START PROVIDED RECORDS

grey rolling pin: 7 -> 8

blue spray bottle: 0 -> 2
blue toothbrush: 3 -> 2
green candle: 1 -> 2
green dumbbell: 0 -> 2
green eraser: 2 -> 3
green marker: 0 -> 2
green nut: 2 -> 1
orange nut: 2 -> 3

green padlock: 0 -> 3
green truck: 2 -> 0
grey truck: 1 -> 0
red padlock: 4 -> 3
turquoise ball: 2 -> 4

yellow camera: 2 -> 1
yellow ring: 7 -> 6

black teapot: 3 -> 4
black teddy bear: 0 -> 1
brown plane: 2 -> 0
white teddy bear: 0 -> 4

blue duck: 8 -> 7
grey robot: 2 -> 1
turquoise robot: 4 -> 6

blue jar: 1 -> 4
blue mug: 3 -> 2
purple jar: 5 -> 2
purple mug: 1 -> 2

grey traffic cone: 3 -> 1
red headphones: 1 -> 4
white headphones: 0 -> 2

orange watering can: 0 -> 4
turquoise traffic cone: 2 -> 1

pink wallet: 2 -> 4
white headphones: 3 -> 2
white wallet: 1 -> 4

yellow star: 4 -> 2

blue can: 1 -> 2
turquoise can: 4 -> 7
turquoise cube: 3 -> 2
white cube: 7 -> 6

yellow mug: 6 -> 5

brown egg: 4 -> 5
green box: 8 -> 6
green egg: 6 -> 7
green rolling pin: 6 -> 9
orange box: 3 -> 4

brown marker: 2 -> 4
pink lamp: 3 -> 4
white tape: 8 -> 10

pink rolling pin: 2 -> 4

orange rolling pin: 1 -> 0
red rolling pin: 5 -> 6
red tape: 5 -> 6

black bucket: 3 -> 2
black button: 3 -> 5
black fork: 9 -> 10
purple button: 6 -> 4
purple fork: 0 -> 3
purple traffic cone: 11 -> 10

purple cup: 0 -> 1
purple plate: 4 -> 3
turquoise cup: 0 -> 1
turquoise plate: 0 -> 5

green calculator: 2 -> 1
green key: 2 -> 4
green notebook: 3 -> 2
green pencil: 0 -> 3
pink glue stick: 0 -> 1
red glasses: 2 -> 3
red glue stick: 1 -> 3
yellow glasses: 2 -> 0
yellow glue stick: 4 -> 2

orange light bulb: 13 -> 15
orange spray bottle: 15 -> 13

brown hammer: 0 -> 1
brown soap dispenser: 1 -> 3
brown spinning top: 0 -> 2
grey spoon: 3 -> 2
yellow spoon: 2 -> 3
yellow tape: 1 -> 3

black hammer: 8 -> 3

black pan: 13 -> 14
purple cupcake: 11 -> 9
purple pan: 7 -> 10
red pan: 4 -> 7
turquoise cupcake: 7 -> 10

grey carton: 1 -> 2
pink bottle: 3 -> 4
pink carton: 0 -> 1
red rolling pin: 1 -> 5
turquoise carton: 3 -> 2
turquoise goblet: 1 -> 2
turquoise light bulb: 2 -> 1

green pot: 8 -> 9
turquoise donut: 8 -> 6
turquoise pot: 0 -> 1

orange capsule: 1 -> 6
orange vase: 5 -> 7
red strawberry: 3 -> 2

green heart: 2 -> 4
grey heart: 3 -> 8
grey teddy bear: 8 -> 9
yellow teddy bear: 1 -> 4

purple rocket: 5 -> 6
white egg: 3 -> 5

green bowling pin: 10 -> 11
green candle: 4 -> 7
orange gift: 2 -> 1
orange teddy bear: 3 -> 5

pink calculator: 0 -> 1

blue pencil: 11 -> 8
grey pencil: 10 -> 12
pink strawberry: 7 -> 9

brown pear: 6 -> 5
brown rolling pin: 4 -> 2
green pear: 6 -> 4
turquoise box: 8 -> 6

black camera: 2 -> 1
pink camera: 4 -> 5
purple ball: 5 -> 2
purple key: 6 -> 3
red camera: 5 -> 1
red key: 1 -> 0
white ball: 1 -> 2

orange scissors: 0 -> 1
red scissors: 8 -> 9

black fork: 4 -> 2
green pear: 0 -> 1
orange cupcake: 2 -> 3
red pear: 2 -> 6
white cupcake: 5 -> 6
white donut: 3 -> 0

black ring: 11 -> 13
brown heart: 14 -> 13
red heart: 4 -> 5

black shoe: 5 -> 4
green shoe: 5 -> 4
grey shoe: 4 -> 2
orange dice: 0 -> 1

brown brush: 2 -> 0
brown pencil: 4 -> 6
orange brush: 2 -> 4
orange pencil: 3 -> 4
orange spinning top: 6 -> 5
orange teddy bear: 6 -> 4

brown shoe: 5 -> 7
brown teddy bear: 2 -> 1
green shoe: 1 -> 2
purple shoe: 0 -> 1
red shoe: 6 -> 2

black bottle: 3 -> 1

END PROVIDED RECORDS

# EXERCISE GOAL
All that is needed is the exact run of lines above from the line containing "green padlock: 0 -> 3" through the line containing "brown soap dispenser: 1 -> 3", both of them included.

# RESPONSE
green padlock: 0 -> 3
green truck: 2 -> 0
grey truck: 1 -> 0
red padlock: 4 -> 3
turquoise ball: 2 -> 4

yellow camera: 2 -> 1
yellow ring: 7 -> 6

black teapot: 3 -> 4
black teddy bear: 0 -> 1
brown plane: 2 -> 0
white teddy bear: 0 -> 4

blue duck: 8 -> 7
grey robot: 2 -> 1
turquoise robot: 4 -> 6

blue jar: 1 -> 4
blue mug: 3 -> 2
purple jar: 5 -> 2
purple mug: 1 -> 2

grey traffic cone: 3 -> 1
red headphones: 1 -> 4
white headphones: 0 -> 2

orange watering can: 0 -> 4
turquoise traffic cone: 2 -> 1

pink wallet: 2 -> 4
white headphones: 3 -> 2
white wallet: 1 -> 4

yellow star: 4 -> 2

blue can: 1 -> 2
turquoise can: 4 -> 7
turquoise cube: 3 -> 2
white cube: 7 -> 6

yellow mug: 6 -> 5

brown egg: 4 -> 5
green box: 8 -> 6
green egg: 6 -> 7
green rolling pin: 6 -> 9
orange box: 3 -> 4

brown marker: 2 -> 4
pink lamp: 3 -> 4
white tape: 8 -> 10

pink rolling pin: 2 -> 4

orange rolling pin: 1 -> 0
red rolling pin: 5 -> 6
red tape: 5 -> 6

black bucket: 3 -> 2
black button: 3 -> 5
black fork: 9 -> 10
purple button: 6 -> 4
purple fork: 0 -> 3
purple traffic cone: 11 -> 10

purple cup: 0 -> 1
purple plate: 4 -> 3
turquoise cup: 0 -> 1
turquoise plate: 0 -> 5

green calculator: 2 -> 1
green key: 2 -> 4
green notebook: 3 -> 2
green pencil: 0 -> 3
pink glue stick: 0 -> 1
red glasses: 2 -> 3
red glue stick: 1 -> 3
yellow glasses: 2 -> 0
yellow glue stick: 4 -> 2

orange light bulb: 13 -> 15
orange spray bottle: 15 -> 13

brown hammer: 0 -> 1
brown soap dispenser: 1 -> 3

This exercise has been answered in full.